Segment Open
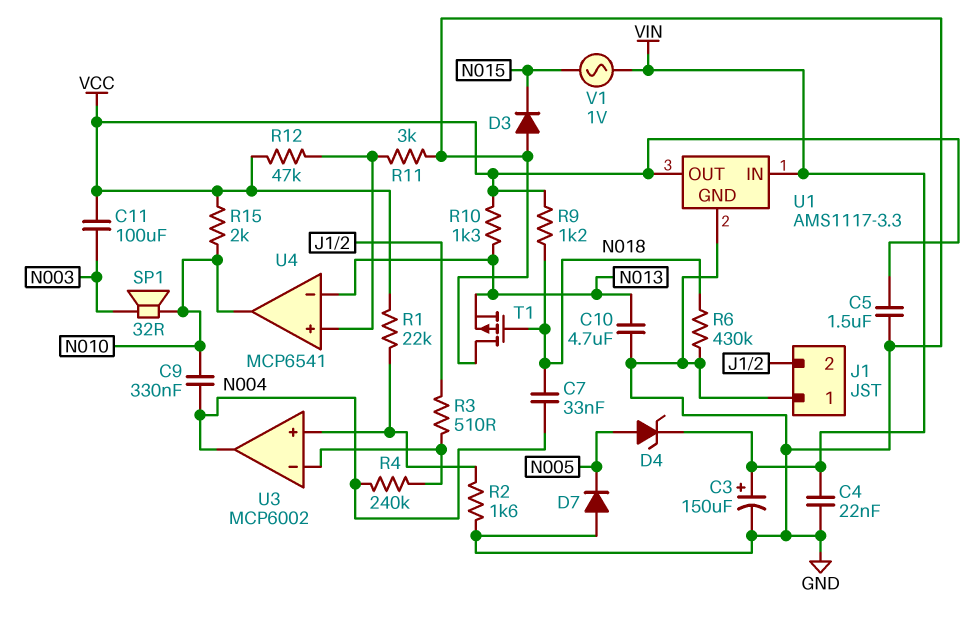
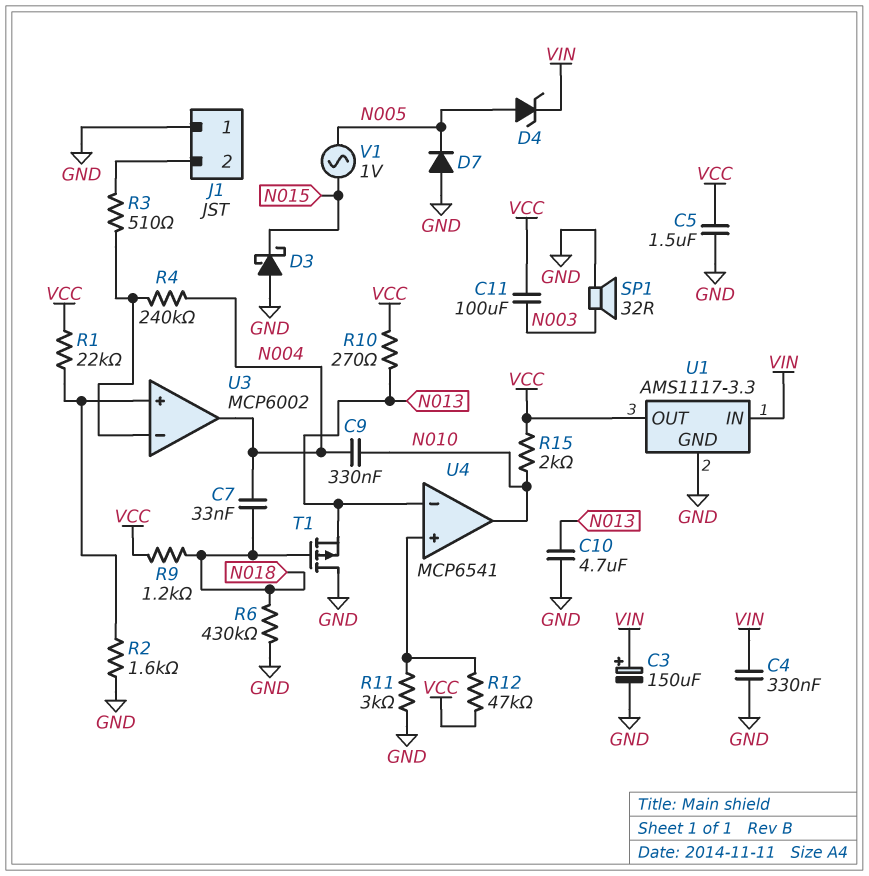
C4: 22nF (GND, VIN) -> 330nF (GND, VIN)
D3: diode (A GND, K N015) -> schottky (A GND, K N015)
R10: 1.3k (N013, VCC) -> 270 (N013, VCC)
SP1: speaker 32R (N003, N010) -> speaker 32R (GND, N003)
V1: AC 1V (N015, VIN) -> AC 1V (N005, N015)

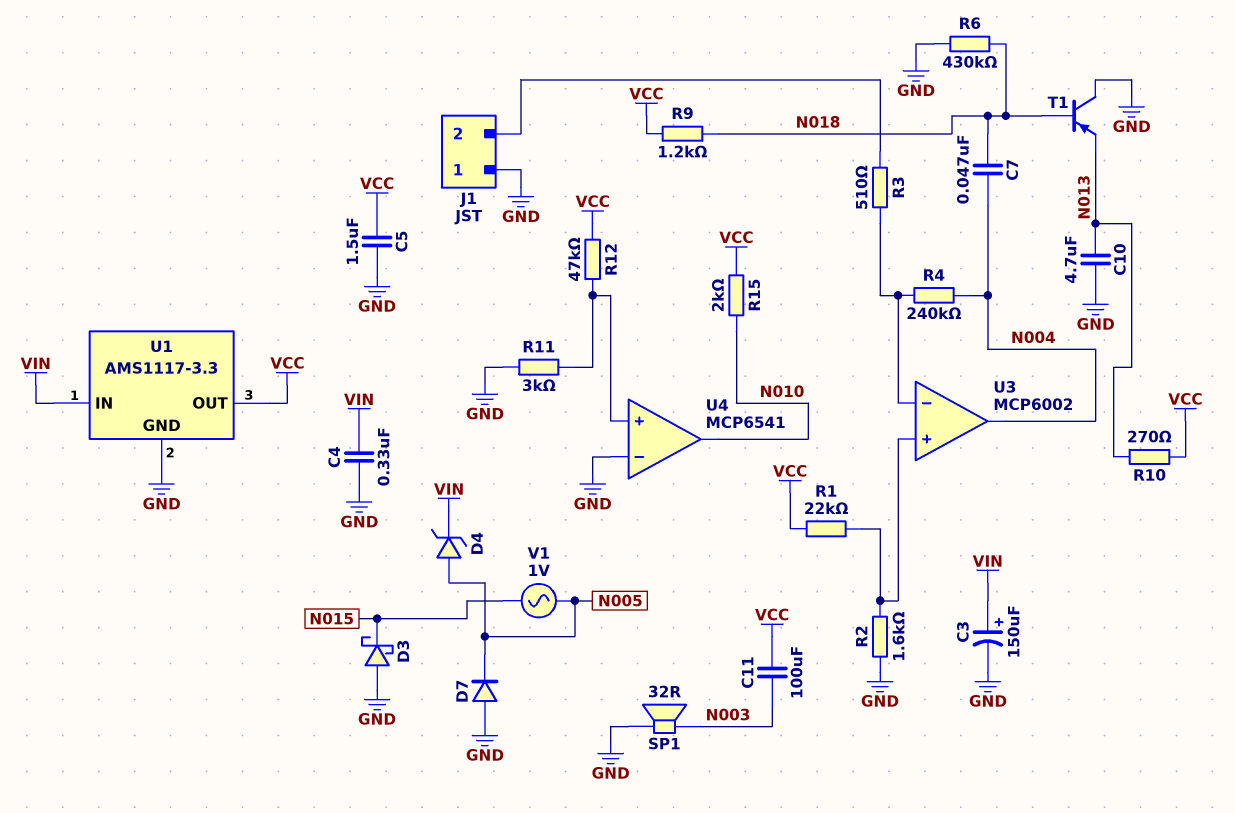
C7: 33nF (N004, N018) -> 47nF (N004, N018)
C9: 330nF (N004, N010) -> none
T1: PMOS (G N018, D GND, S N013) -> PNP (B N018, C GND, E N013)
U4 pin in-: N013 -> GND

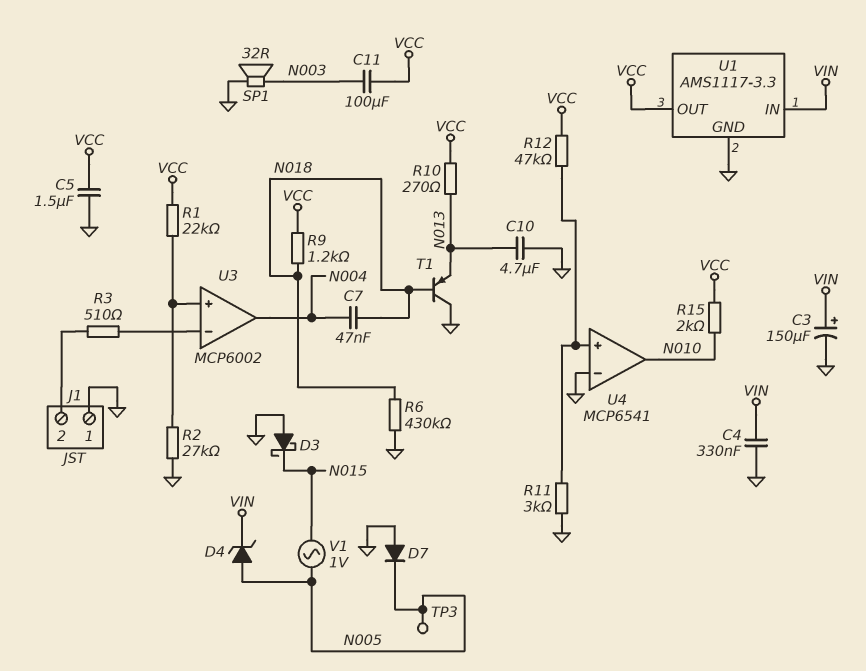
R2: 1.6k (GND, U3/in+) -> 27k (GND, U3/in+)
R4: 240k (N004, U3/in-) -> none
TP3: none -> test point (N005)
Segment Closed
### EXERCISE OBJECTIVE
Counting the lines above that hold "none", reply with the number and no other words.

### RESULT FOR THIS EXERCISE
3